EXERCISE DESCRIPTION: Start to finish, return the listing below exactly, pictures excluded.

DATA SECTION:
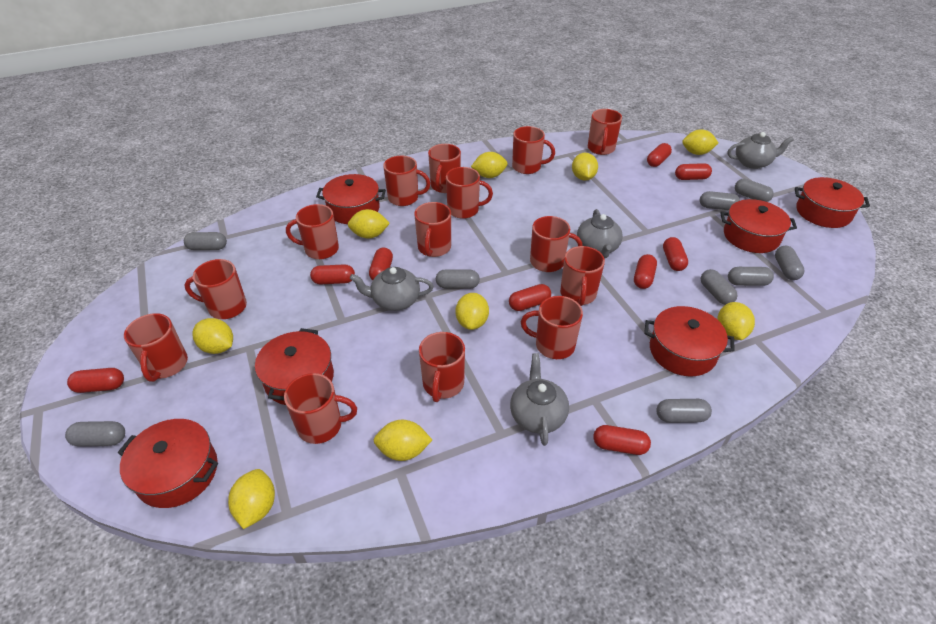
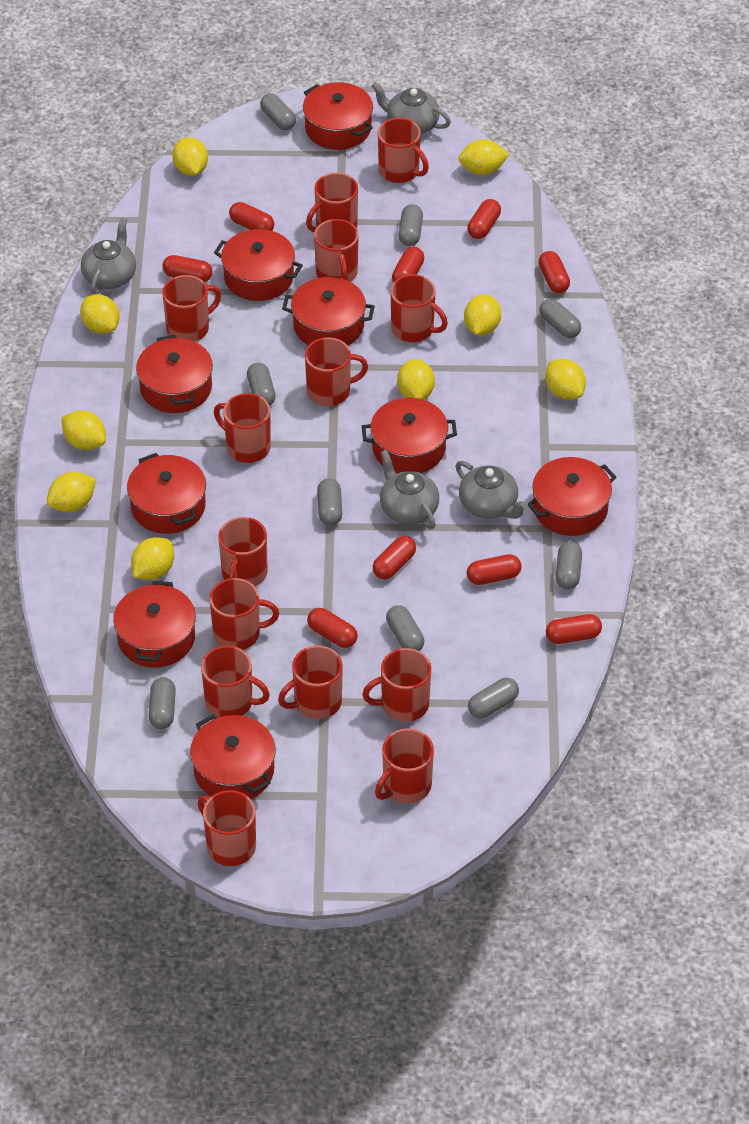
red pot: 6 -> 9

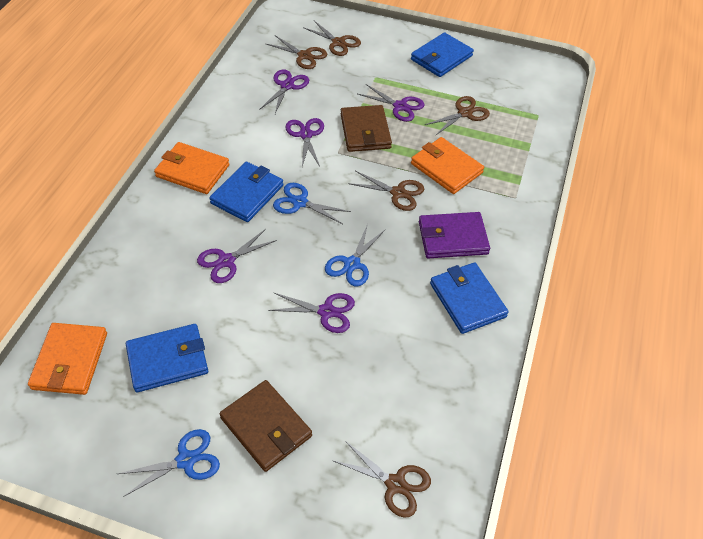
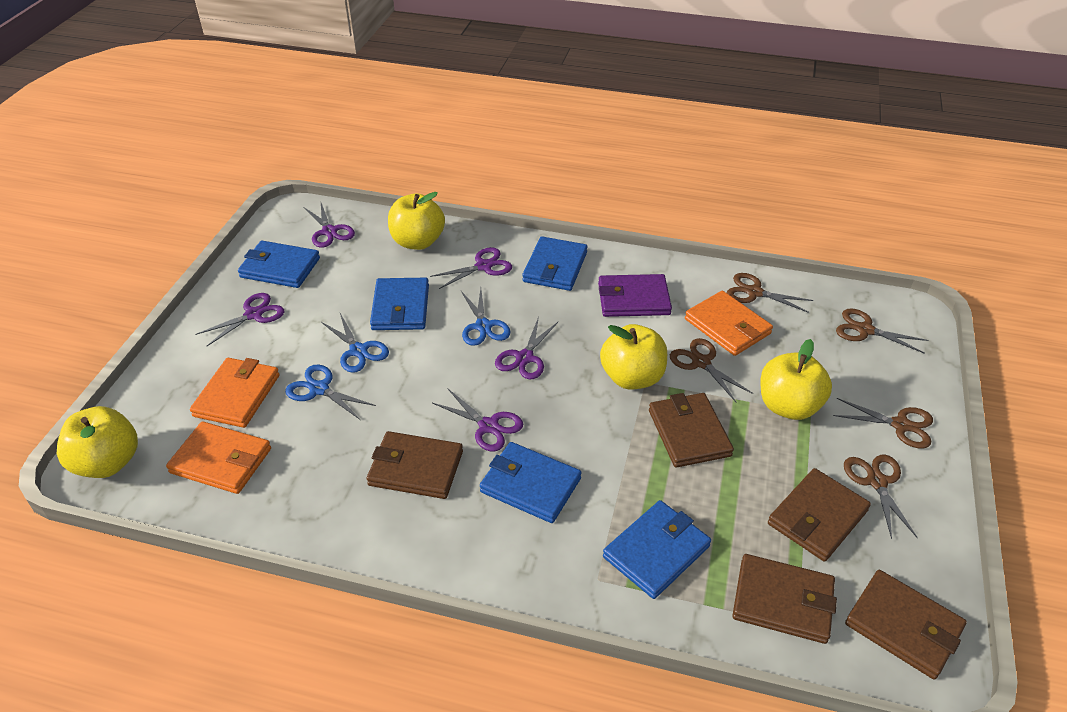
blue wallet: 4 -> 5
brown wallet: 2 -> 5
yellow apple: 0 -> 4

RESPONSE TO THIS TASK:
red pot: 6 -> 9

blue wallet: 4 -> 5
brown wallet: 2 -> 5
yellow apple: 0 -> 4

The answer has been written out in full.